_INSTRUCTIONS FOR THE TASK:_ Gather every line from the items that contains the string "kern", and list those lines.

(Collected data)
* * * * * * *

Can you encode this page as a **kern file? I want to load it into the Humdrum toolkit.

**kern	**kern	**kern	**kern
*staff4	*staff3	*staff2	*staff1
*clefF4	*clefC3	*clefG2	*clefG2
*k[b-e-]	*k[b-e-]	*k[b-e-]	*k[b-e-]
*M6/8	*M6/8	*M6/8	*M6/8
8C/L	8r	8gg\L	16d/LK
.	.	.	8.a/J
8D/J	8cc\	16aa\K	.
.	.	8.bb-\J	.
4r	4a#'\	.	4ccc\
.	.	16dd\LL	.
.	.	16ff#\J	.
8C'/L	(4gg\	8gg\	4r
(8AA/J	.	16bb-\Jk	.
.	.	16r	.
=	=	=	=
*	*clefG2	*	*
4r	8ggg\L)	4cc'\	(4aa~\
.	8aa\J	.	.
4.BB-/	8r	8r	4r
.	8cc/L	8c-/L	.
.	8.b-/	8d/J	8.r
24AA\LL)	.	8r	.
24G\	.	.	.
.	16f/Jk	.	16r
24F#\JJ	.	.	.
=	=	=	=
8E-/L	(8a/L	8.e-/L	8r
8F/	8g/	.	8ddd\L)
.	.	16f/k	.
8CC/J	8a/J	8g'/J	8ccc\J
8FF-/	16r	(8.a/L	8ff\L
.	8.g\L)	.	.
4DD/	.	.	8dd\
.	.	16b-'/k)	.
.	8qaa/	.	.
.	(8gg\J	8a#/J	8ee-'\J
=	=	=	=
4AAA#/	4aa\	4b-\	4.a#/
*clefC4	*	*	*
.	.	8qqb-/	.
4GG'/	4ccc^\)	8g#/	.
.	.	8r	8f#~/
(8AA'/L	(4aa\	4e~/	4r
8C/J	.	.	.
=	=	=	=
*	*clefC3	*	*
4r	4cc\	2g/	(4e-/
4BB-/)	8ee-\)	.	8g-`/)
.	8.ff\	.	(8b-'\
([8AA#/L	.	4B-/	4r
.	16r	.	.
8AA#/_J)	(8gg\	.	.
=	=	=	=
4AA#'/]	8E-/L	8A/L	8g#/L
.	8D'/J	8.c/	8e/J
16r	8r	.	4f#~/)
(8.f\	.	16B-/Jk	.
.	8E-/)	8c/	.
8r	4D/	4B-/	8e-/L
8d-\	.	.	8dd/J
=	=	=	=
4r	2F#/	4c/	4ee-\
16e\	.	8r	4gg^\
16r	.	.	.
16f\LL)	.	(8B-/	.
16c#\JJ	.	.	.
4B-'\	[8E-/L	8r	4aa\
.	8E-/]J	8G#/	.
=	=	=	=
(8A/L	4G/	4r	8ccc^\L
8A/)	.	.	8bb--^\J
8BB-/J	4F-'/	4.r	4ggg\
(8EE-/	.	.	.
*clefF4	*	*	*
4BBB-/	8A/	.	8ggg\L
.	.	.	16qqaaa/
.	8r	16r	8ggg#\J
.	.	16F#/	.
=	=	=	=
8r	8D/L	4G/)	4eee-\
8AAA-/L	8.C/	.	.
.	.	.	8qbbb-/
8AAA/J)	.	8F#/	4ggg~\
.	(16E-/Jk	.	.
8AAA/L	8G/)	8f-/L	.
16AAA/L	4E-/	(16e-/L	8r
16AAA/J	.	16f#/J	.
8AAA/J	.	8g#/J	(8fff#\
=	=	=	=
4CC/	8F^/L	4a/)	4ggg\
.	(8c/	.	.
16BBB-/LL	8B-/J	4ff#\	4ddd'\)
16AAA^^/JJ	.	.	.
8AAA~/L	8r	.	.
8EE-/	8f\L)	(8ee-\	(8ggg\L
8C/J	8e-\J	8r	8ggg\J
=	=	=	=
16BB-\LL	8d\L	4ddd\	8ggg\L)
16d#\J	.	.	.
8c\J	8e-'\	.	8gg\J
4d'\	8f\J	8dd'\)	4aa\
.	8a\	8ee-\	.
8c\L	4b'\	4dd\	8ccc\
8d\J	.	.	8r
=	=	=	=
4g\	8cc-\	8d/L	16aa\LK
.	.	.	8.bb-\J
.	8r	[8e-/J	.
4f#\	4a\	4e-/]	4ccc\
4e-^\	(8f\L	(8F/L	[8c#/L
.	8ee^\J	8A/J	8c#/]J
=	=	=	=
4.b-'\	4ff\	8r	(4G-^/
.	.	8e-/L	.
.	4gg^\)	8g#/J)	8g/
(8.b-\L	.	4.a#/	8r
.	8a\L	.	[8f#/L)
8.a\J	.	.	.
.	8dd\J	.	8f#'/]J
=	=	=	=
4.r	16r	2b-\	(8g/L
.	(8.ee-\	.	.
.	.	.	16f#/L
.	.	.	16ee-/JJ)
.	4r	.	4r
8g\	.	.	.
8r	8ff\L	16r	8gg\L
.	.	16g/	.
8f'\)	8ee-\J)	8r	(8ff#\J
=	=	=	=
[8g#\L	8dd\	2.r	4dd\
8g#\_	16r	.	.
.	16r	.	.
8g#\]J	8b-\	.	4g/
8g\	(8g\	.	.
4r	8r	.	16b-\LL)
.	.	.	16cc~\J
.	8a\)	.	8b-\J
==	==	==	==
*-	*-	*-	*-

* * * * * * *

_RESPONSE BELOW:_
Can you encode this page as a **kern file? I want to load it into the Humdrum toolkit.
**kern	**kern	**kern	**kern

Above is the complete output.